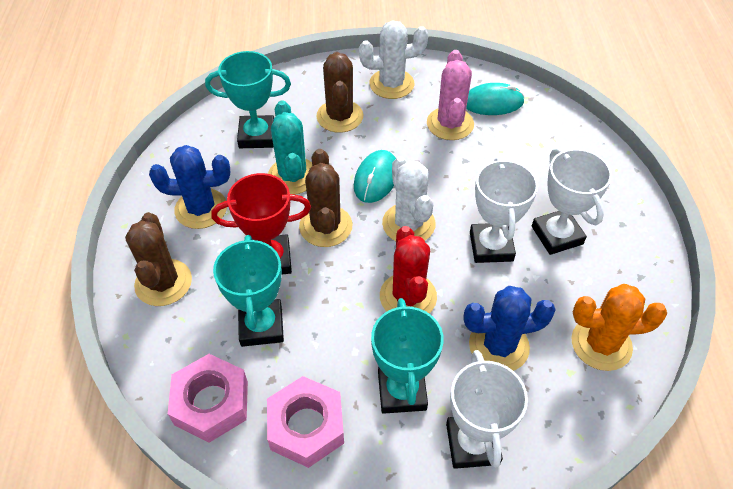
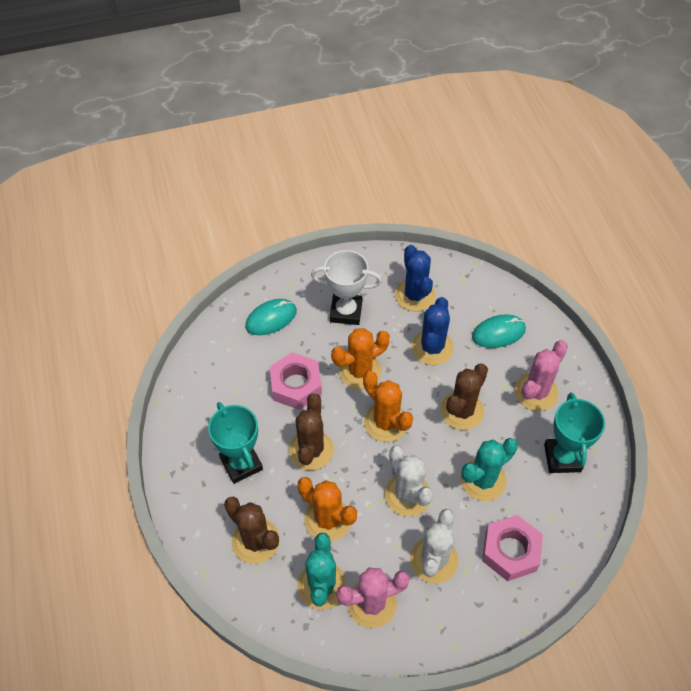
orange cactus: 1 -> 3
pink cactus: 1 -> 2
red cactus: 1 -> 0
red trophy: 1 -> 0
turquoise cactus: 1 -> 2
turquoise trophy: 3 -> 2
white trophy: 3 -> 1

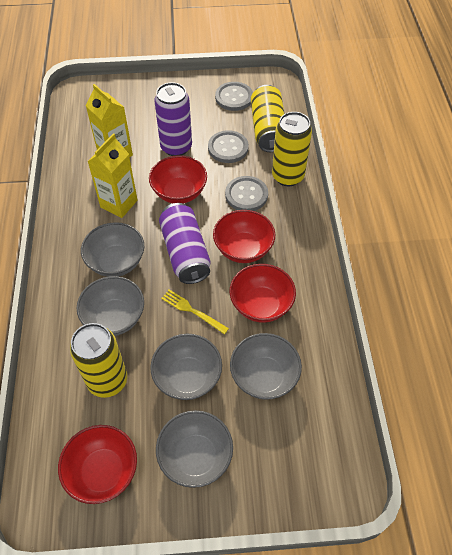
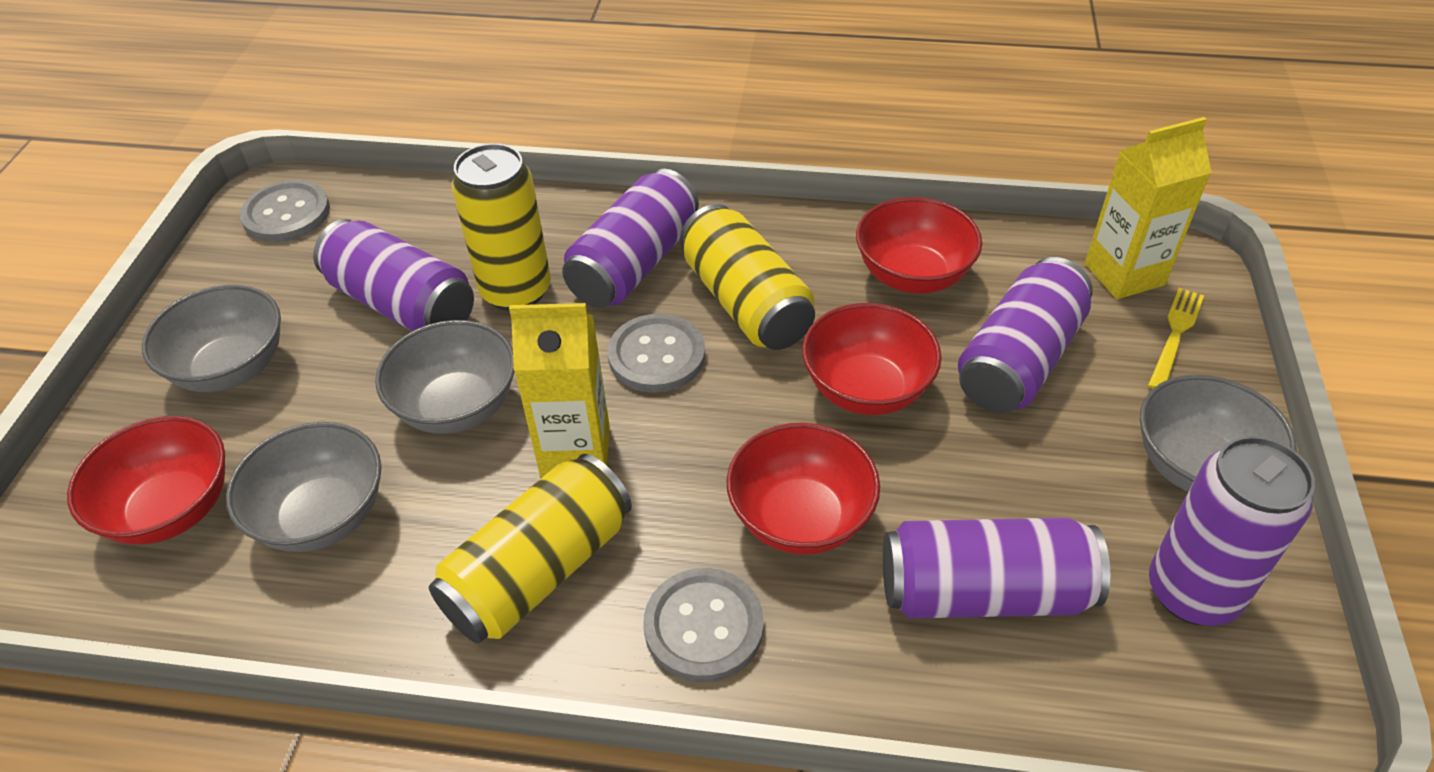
grey bowl: 5 -> 4
purple can: 2 -> 5

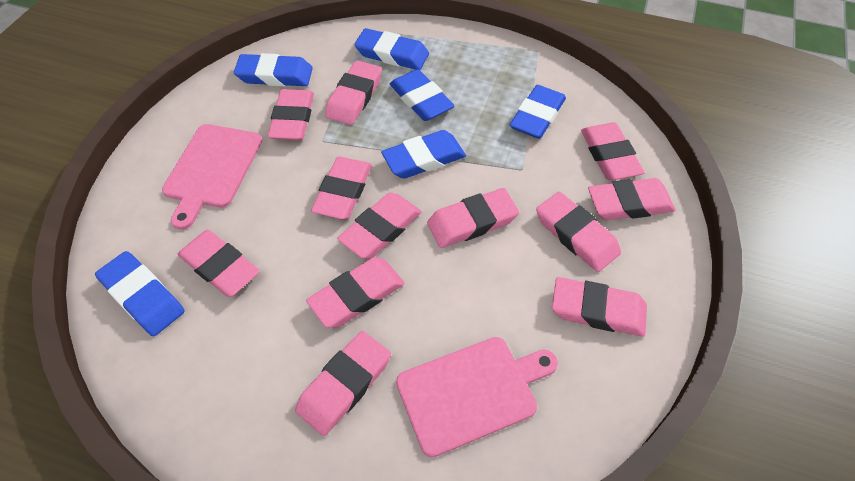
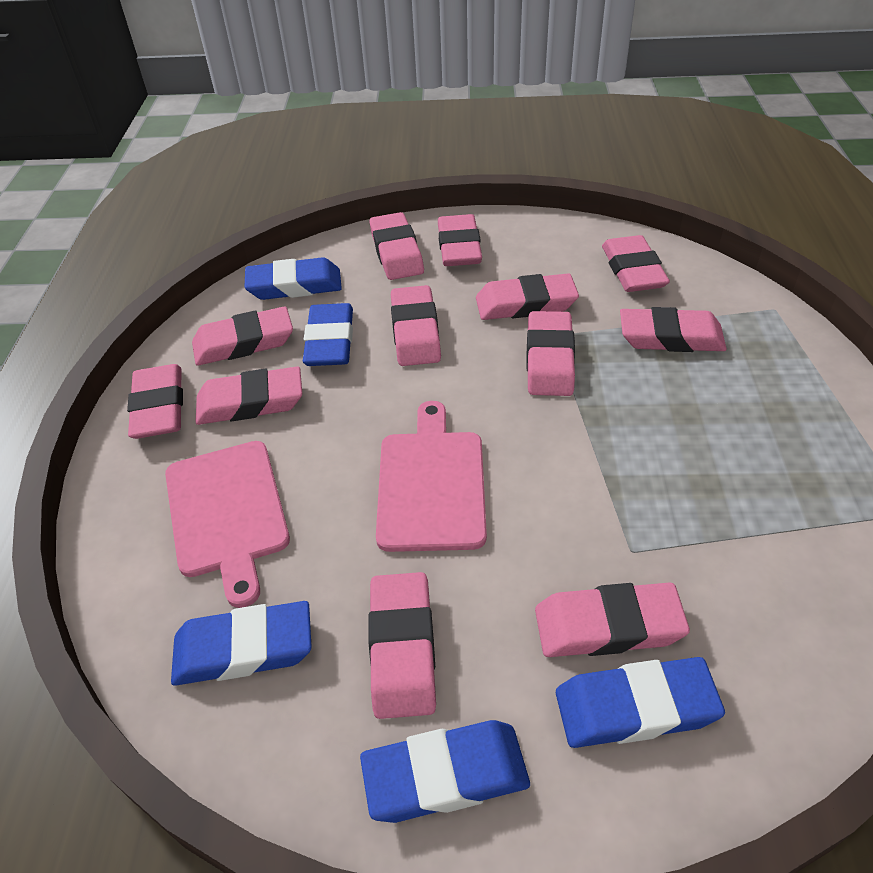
blue eraser: 6 -> 5

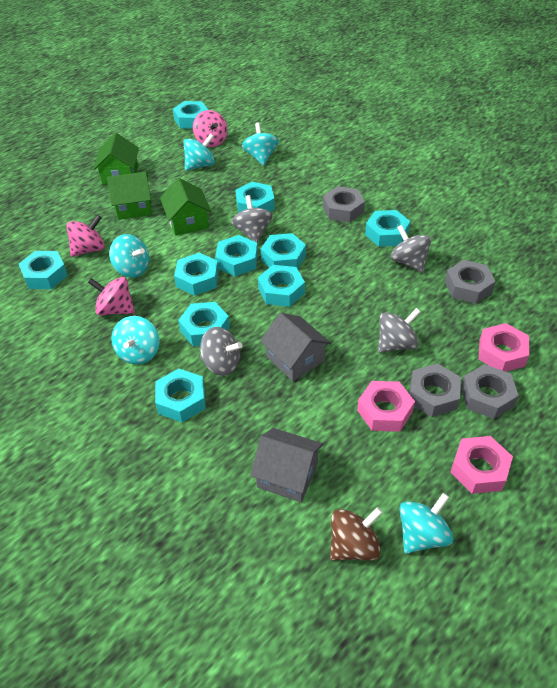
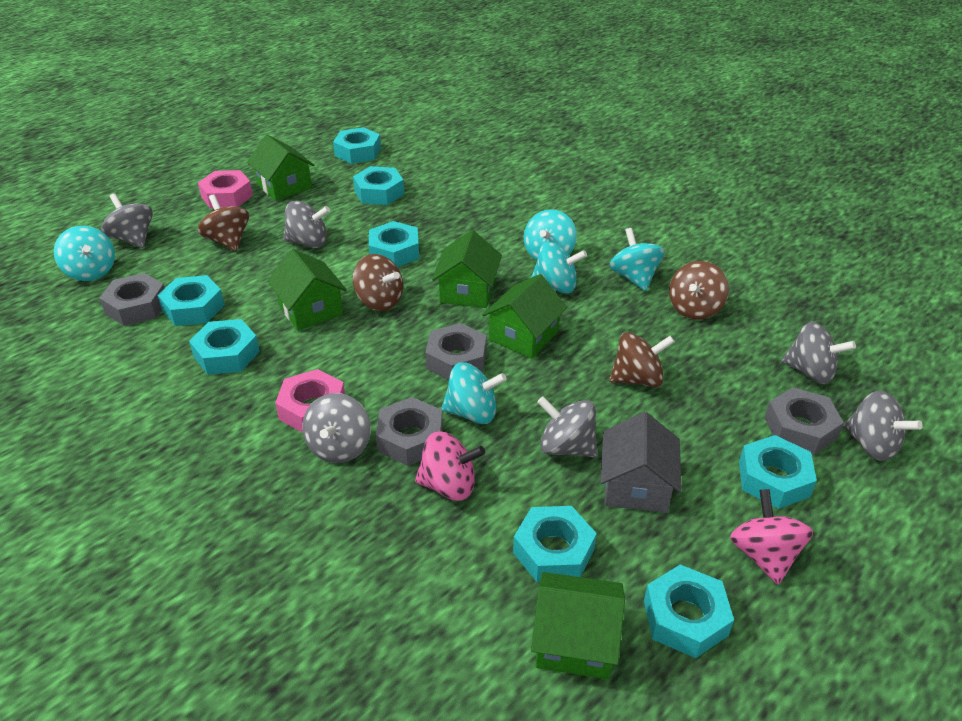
brown spinning top: 1 -> 4
green house: 3 -> 5
grey house: 2 -> 1
grey spinning top: 4 -> 6
pink nut: 3 -> 2
pink spinning top: 3 -> 2
turquoise nut: 10 -> 8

[TASK BRIEF] Write out each line of the data that holds the string "pink".

[OUTPUT BELOW]
pink cactus: 1 -> 2
pink nut: 3 -> 2
pink spinning top: 3 -> 2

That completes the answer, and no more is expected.